What is needed: I need the records below restated word for word, without their pictures.

(Records Opens)

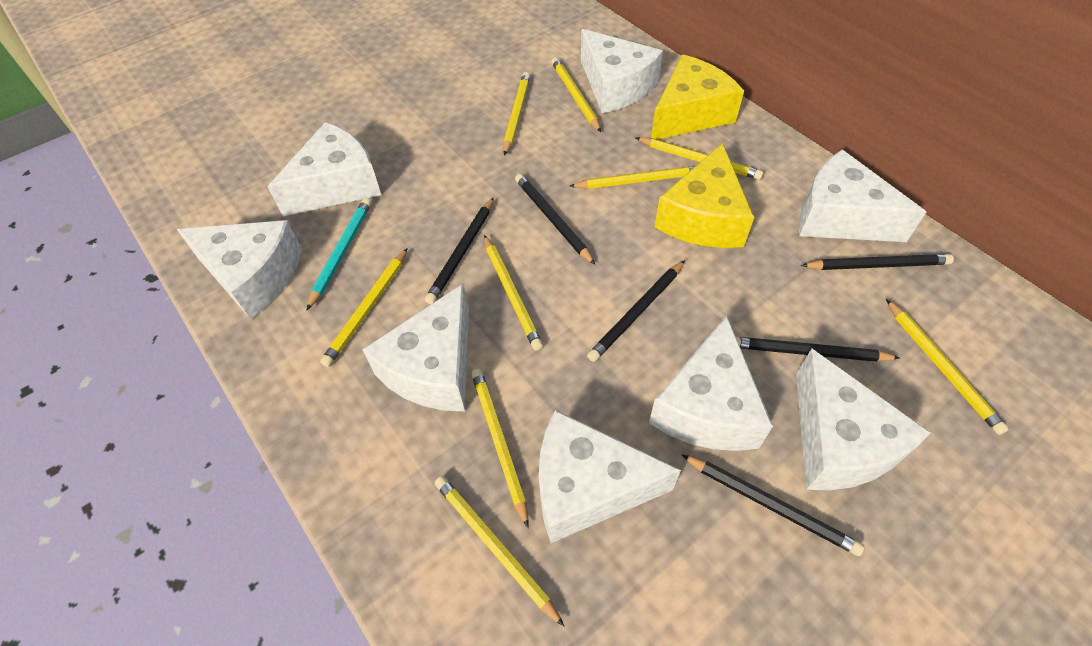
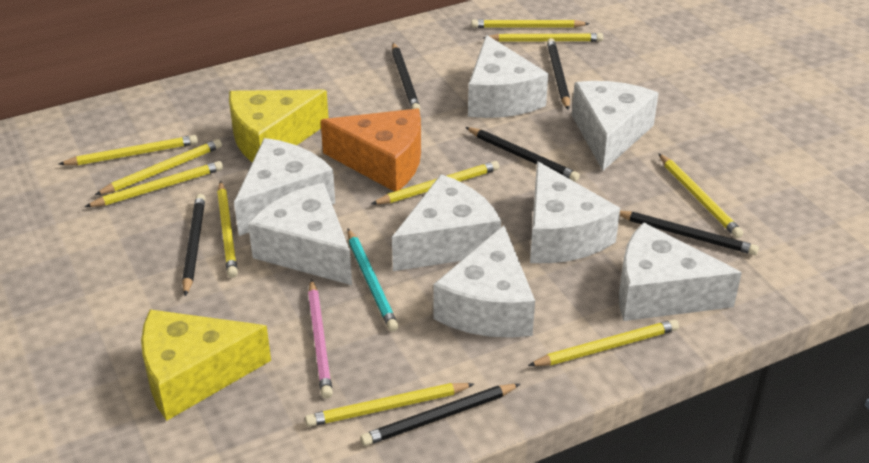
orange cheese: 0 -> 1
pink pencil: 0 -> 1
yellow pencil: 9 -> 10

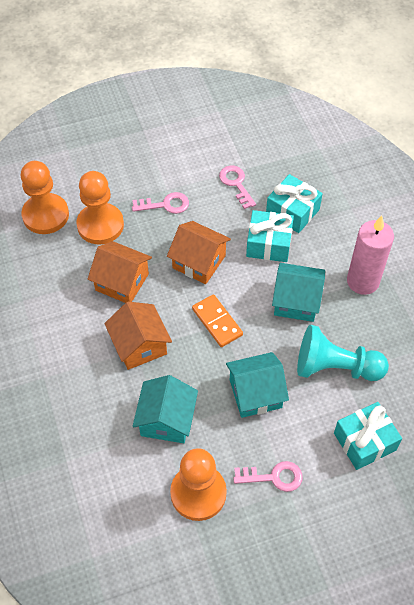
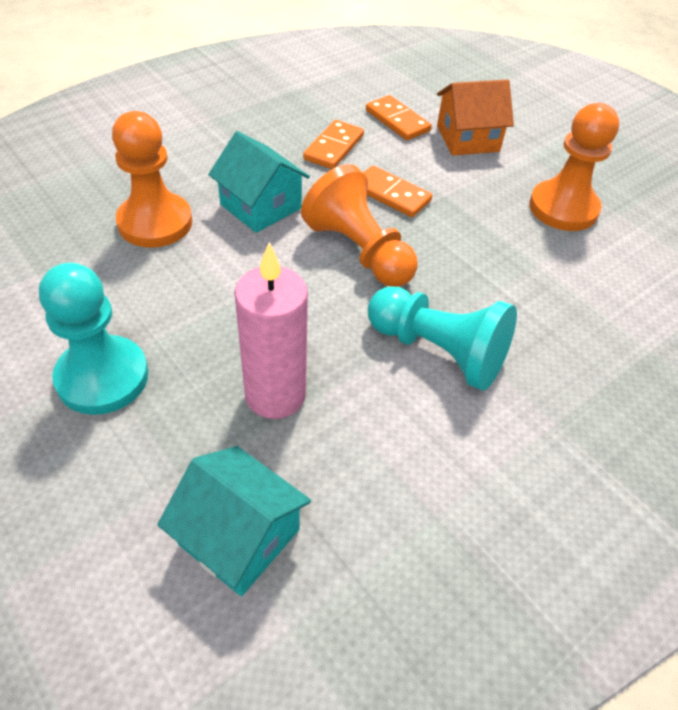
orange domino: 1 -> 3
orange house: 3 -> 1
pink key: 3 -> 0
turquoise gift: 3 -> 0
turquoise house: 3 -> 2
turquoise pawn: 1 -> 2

(Records Closes)

Worked solution:
orange cheese: 0 -> 1
pink pencil: 0 -> 1
yellow pencil: 9 -> 10

orange domino: 1 -> 3
orange house: 3 -> 1
pink key: 3 -> 0
turquoise gift: 3 -> 0
turquoise house: 3 -> 2
turquoise pawn: 1 -> 2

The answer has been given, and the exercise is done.